**Work to be completed**
Pictures are to be omitted. Output only the lines from the one containing "DIGITS pin DIO: D11 -> D5" through the end of the data, word for word.

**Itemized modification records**
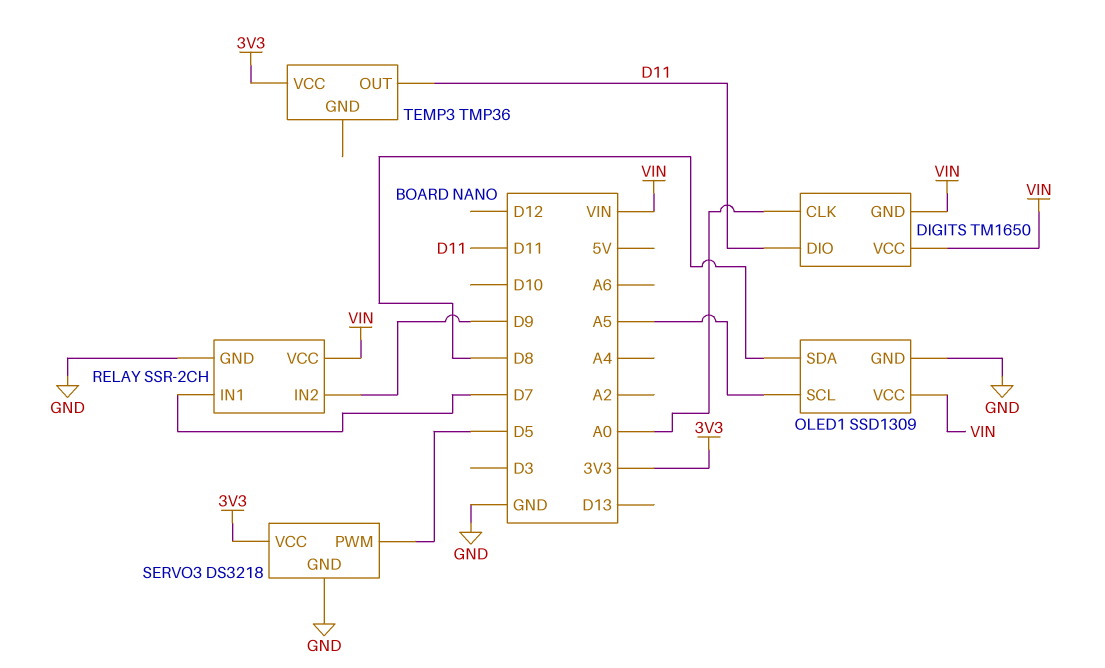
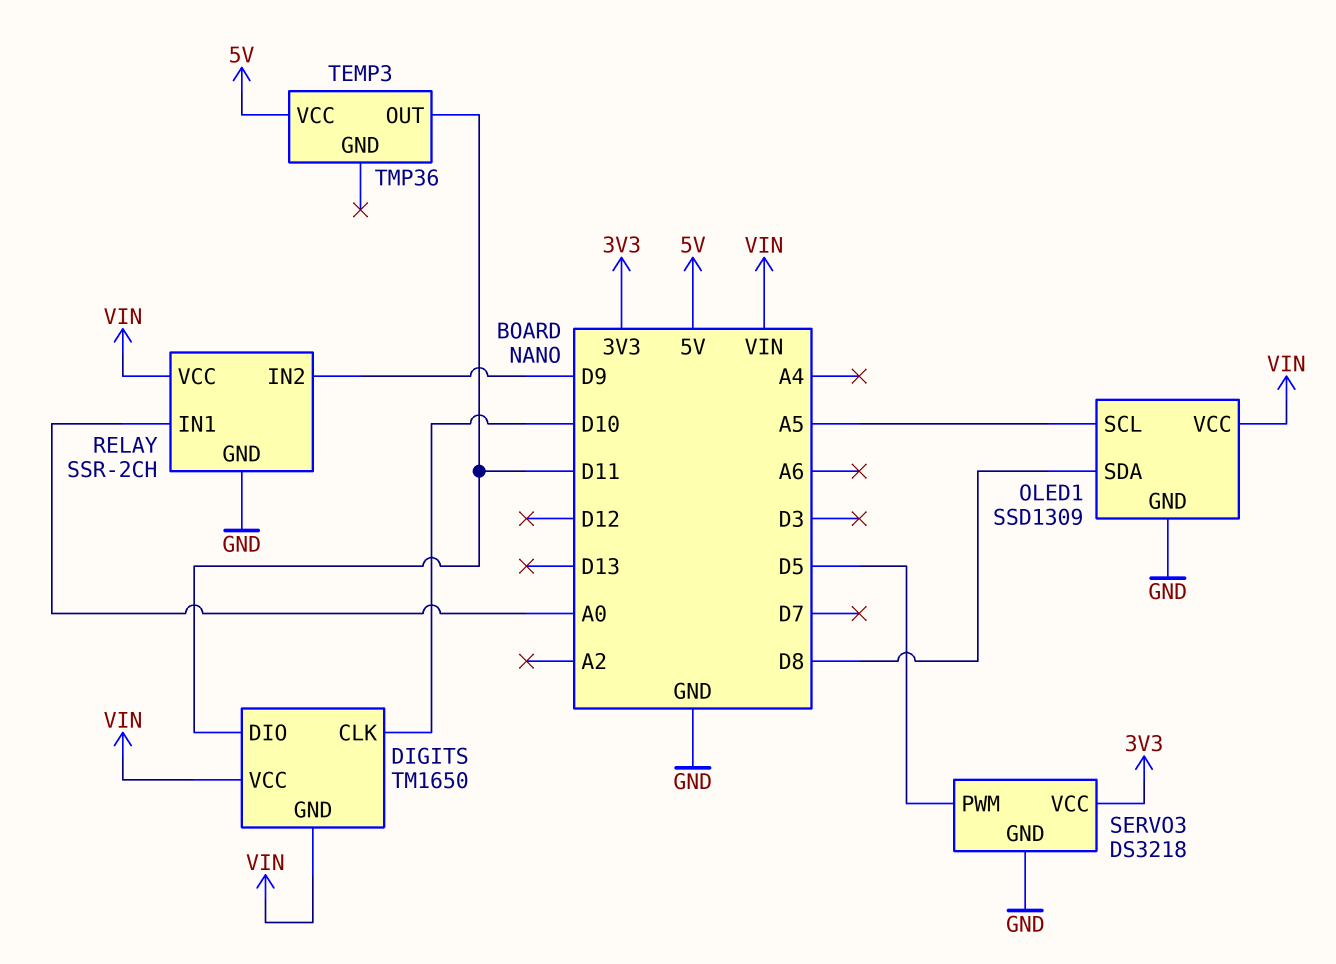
DIGITS pin CLK: A0 -> D10
RELAY pin IN1: D7 -> A0
TEMP3 pin VCC: 3V3 -> 5V

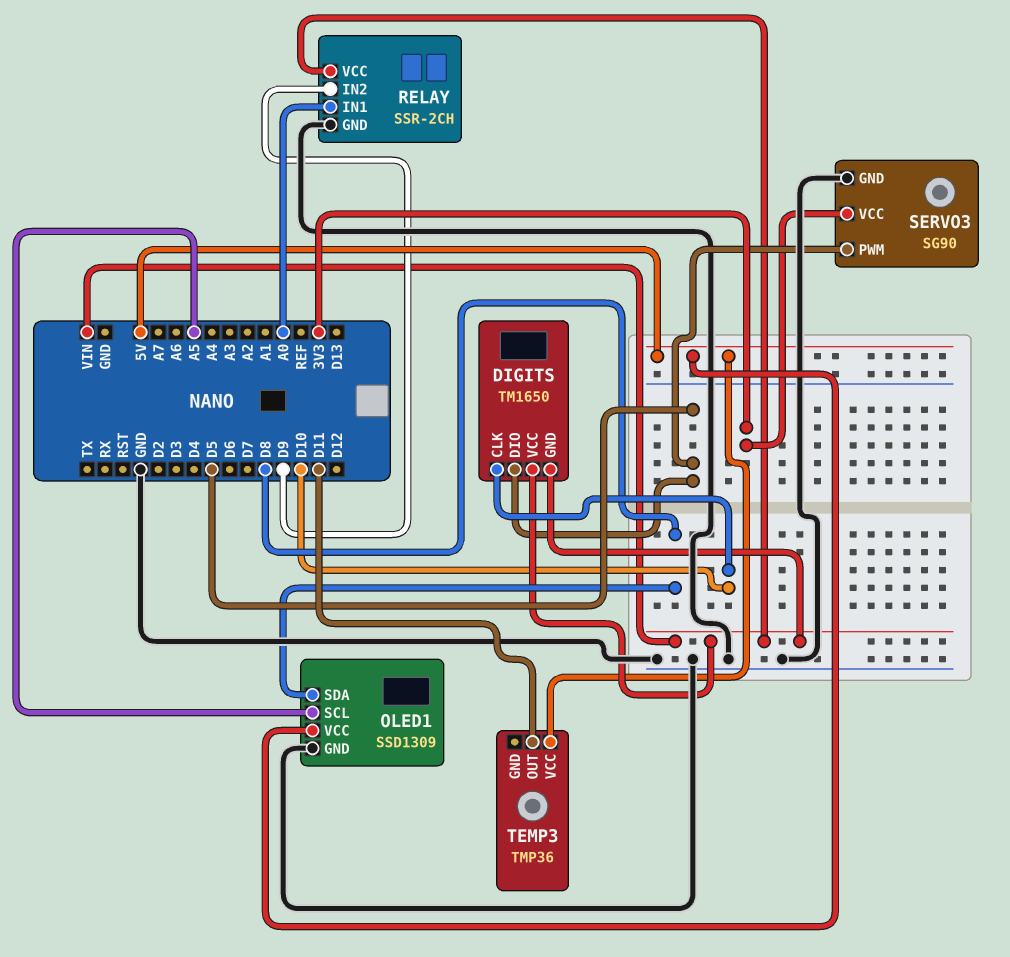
DIGITS pin DIO: D11 -> D5
OLED1 pin VCC: VIN -> 5V
SERVO3: DS3218 -> SG90

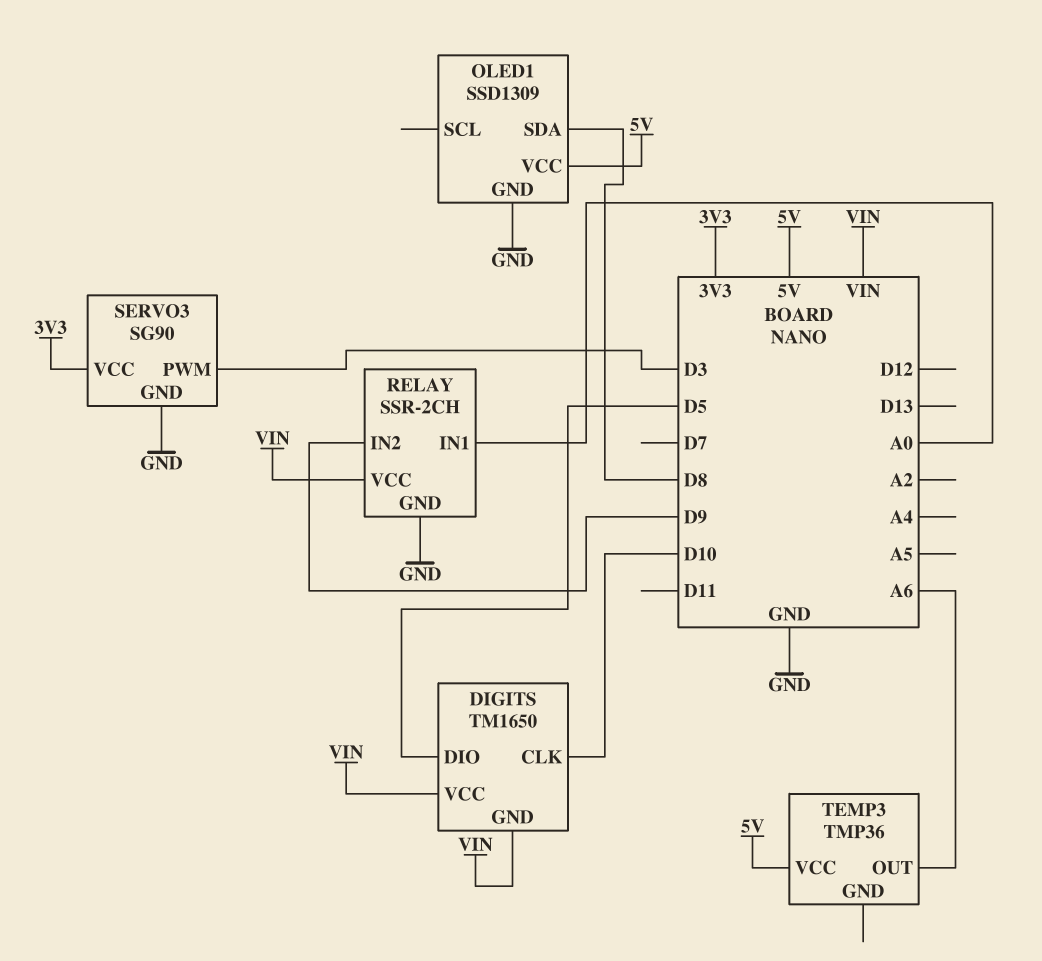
OLED1 pin SCL: A5 -> none
SERVO3 pin PWM: D5 -> D3
TEMP3 pin OUT: D11 -> A6

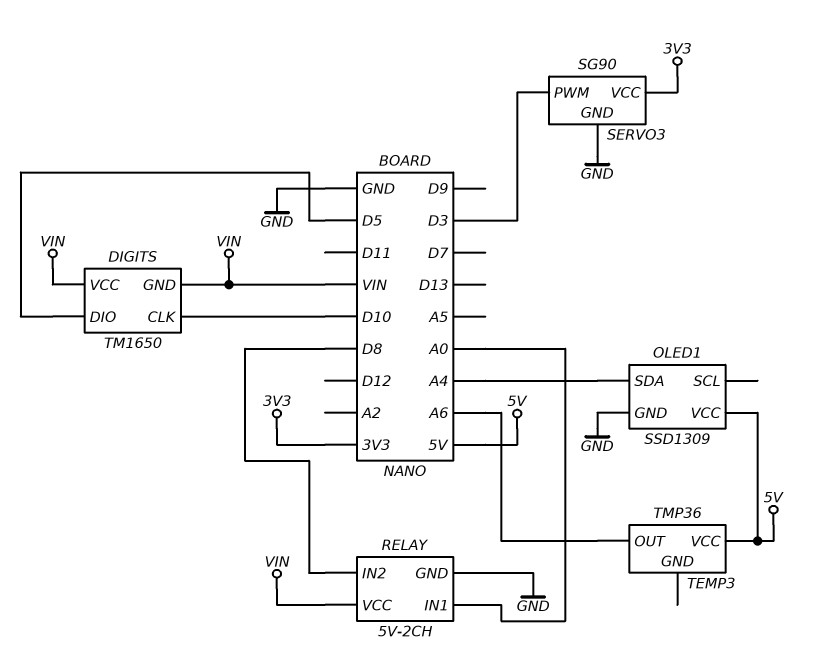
OLED1 pin SDA: D8 -> A4
RELAY: SSR-2CH -> 5V-2CH
RELAY pin IN2: D9 -> D8

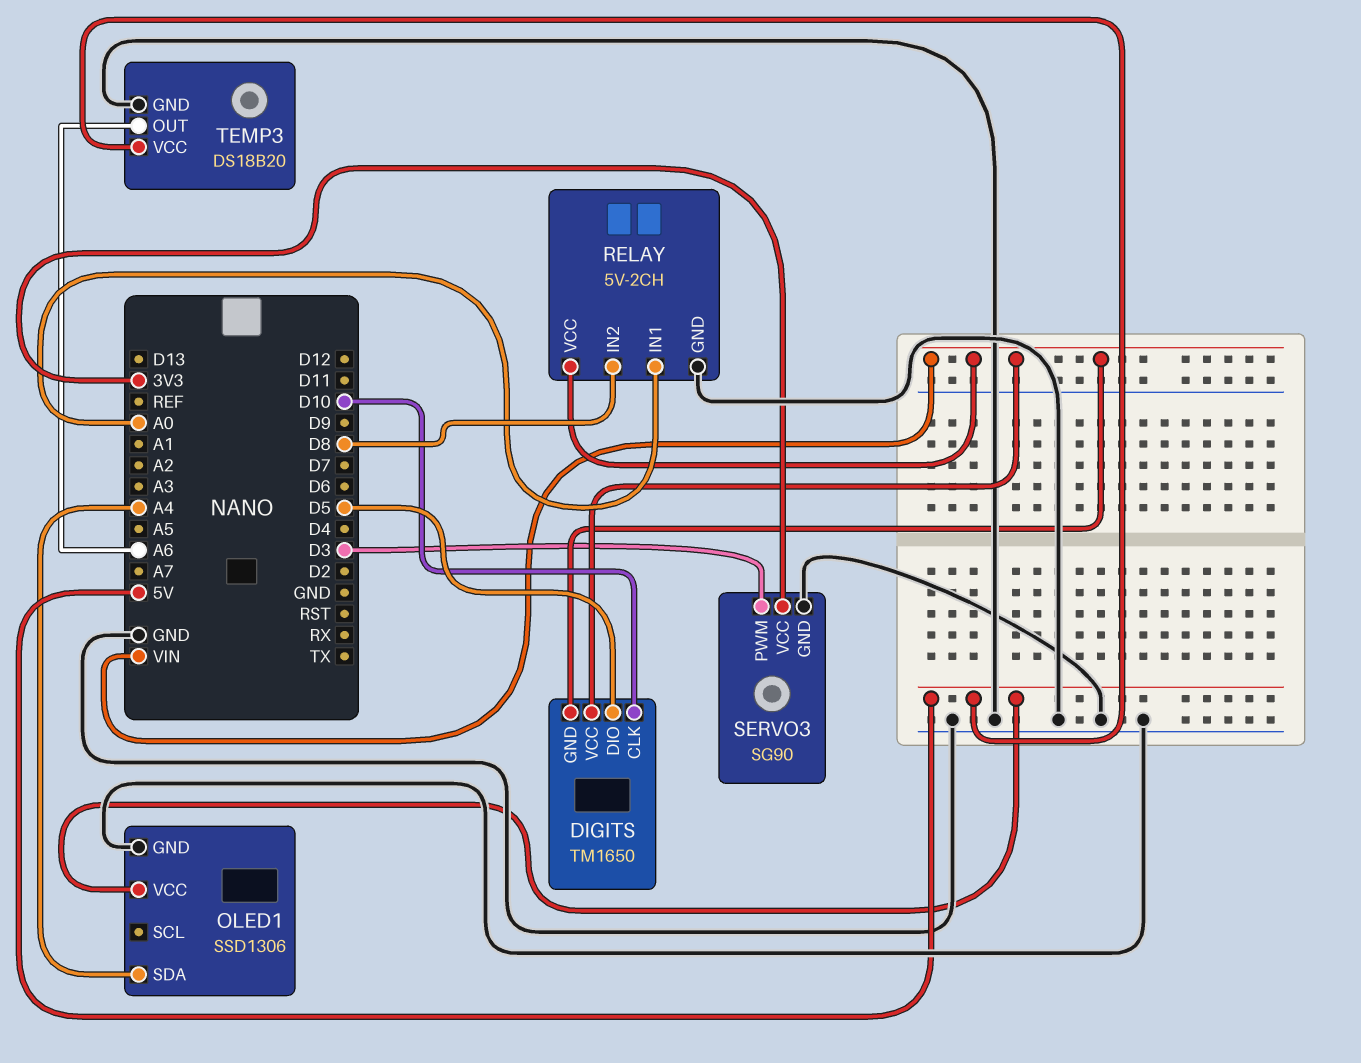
OLED1: SSD1309 -> SSD1306
TEMP3: TMP36 -> DS18B20
TEMP3 pin GND: none -> GND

**Response to this exercise**
DIGITS pin DIO: D11 -> D5
OLED1 pin VCC: VIN -> 5V
SERVO3: DS3218 -> SG90

OLED1 pin SCL: A5 -> none
SERVO3 pin PWM: D5 -> D3
TEMP3 pin OUT: D11 -> A6

OLED1 pin SDA: D8 -> A4
RELAY: SSR-2CH -> 5V-2CH
RELAY pin IN2: D9 -> D8

OLED1: SSD1309 -> SSD1306
TEMP3: TMP36 -> DS18B20
TEMP3 pin GND: none -> GND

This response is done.